• **What the task asks**:
Return only that part of the material below which starts with the line containing "camera: 25 degrees right, 5 degrees down" and goes on through the line containing "(378, 399) = (454, 326): none", restated exactly.

• **Data for review**:

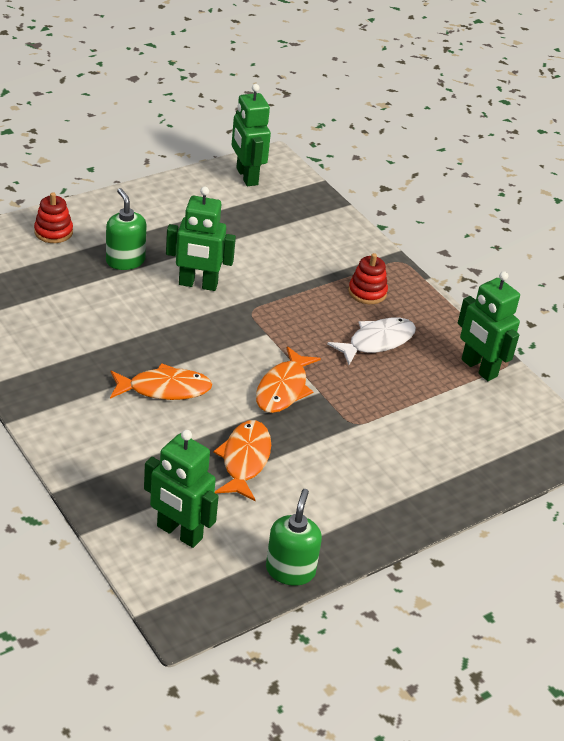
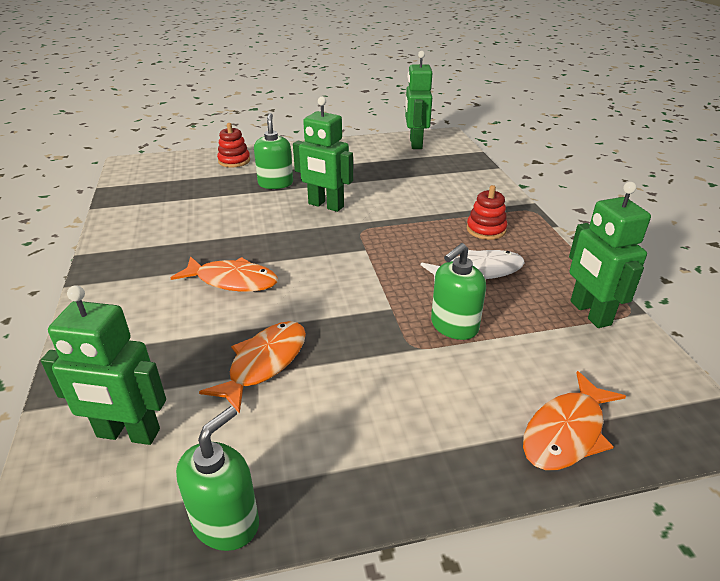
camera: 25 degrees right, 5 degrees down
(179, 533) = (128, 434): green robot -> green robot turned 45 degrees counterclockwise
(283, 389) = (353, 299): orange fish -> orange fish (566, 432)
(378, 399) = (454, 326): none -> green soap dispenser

==

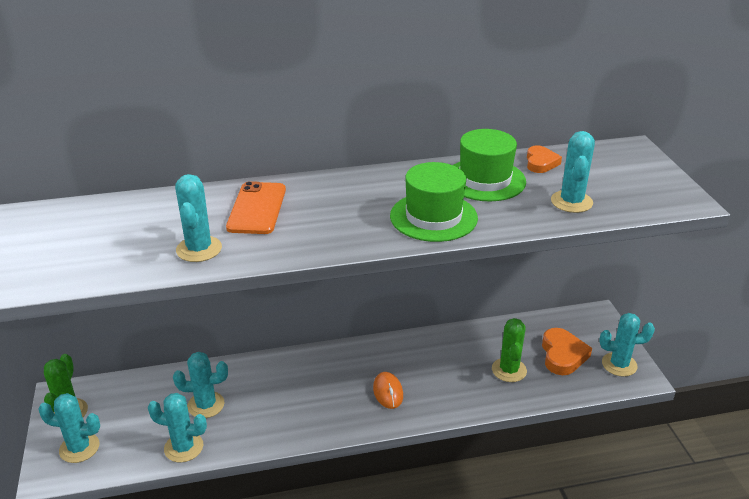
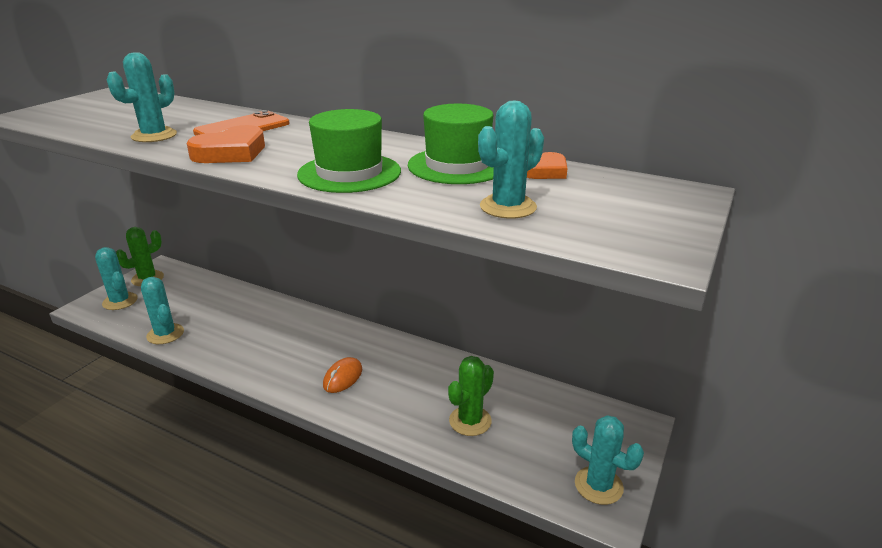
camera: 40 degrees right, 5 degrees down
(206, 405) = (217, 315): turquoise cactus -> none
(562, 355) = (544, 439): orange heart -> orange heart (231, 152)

• **Written reply**:
camera: 25 degrees right, 5 degrees down
(179, 533) = (128, 434): green robot -> green robot turned 45 degrees counterclockwise
(283, 389) = (353, 299): orange fish -> orange fish (566, 432)
(378, 399) = (454, 326): none -> green soap dispenser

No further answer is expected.